--- RECORD EXCERPTS ---
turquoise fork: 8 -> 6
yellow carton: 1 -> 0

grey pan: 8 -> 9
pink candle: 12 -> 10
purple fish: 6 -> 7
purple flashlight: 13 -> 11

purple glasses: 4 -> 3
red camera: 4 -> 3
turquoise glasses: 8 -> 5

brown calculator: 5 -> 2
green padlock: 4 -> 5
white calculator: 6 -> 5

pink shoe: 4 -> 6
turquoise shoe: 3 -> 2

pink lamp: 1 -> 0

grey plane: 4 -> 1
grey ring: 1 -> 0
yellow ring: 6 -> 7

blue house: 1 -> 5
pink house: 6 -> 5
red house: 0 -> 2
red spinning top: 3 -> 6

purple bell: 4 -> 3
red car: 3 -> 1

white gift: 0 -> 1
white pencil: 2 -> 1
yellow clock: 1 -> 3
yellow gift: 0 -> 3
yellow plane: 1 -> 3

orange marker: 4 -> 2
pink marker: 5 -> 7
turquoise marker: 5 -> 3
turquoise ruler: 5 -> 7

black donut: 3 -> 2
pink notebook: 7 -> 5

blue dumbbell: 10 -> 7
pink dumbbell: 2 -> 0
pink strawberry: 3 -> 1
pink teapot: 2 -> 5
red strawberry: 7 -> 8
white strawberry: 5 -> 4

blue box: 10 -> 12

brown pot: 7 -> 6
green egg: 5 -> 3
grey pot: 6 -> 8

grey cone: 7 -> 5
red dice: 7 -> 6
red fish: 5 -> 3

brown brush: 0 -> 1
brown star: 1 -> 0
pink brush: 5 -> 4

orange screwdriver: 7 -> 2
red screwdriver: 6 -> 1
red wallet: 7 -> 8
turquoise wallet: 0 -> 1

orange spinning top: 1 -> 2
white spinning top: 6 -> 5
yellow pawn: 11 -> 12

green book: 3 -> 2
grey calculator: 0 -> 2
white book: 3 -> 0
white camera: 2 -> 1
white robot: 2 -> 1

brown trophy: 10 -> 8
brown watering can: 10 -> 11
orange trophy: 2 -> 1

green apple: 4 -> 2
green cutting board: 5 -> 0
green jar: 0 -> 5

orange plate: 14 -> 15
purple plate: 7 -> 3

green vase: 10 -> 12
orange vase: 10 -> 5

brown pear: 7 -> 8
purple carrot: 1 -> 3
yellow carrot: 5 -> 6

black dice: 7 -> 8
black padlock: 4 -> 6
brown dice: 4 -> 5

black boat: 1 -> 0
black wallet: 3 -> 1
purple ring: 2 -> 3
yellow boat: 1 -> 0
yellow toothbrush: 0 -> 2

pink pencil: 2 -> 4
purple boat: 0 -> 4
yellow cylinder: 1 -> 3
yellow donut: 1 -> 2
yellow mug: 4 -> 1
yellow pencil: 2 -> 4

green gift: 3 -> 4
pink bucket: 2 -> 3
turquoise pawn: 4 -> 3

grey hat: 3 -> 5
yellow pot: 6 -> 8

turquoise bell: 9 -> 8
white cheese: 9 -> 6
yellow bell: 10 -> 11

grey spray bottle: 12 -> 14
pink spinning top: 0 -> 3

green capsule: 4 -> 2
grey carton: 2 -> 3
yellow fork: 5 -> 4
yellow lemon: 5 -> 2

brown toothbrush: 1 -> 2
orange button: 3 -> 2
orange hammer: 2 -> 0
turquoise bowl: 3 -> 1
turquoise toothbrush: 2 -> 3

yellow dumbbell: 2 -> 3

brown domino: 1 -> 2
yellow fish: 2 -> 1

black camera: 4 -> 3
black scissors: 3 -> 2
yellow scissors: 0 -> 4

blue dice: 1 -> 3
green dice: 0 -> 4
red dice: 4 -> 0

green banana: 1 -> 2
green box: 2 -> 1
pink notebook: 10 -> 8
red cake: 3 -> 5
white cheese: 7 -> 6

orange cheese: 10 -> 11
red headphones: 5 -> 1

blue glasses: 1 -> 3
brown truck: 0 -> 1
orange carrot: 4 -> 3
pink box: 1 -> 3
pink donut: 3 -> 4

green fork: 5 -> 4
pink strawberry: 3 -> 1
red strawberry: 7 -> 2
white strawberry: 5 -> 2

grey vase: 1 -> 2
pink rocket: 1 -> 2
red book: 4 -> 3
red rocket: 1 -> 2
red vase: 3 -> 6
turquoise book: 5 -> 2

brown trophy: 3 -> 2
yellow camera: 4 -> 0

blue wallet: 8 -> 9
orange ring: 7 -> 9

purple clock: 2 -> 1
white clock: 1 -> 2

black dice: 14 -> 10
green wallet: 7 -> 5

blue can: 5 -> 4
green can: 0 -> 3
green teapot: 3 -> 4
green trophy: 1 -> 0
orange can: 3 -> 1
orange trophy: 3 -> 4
---
TASK REQUIREMENTS:
Search the listing above for the lines with "orange button: 3 -> 2" and "red book: 4 -> 3", then output those lines and all lines between them exactly.

WRITTEN SOLUTION:
orange button: 3 -> 2
orange hammer: 2 -> 0
turquoise bowl: 3 -> 1
turquoise toothbrush: 2 -> 3

yellow dumbbell: 2 -> 3

brown domino: 1 -> 2
yellow fish: 2 -> 1

black camera: 4 -> 3
black scissors: 3 -> 2
yellow scissors: 0 -> 4

blue dice: 1 -> 3
green dice: 0 -> 4
red dice: 4 -> 0

green banana: 1 -> 2
green box: 2 -> 1
pink notebook: 10 -> 8
red cake: 3 -> 5
white cheese: 7 -> 6

orange cheese: 10 -> 11
red headphones: 5 -> 1

blue glasses: 1 -> 3
brown truck: 0 -> 1
orange carrot: 4 -> 3
pink box: 1 -> 3
pink donut: 3 -> 4

green fork: 5 -> 4
pink strawberry: 3 -> 1
red strawberry: 7 -> 2
white strawberry: 5 -> 2

grey vase: 1 -> 2
pink rocket: 1 -> 2
red book: 4 -> 3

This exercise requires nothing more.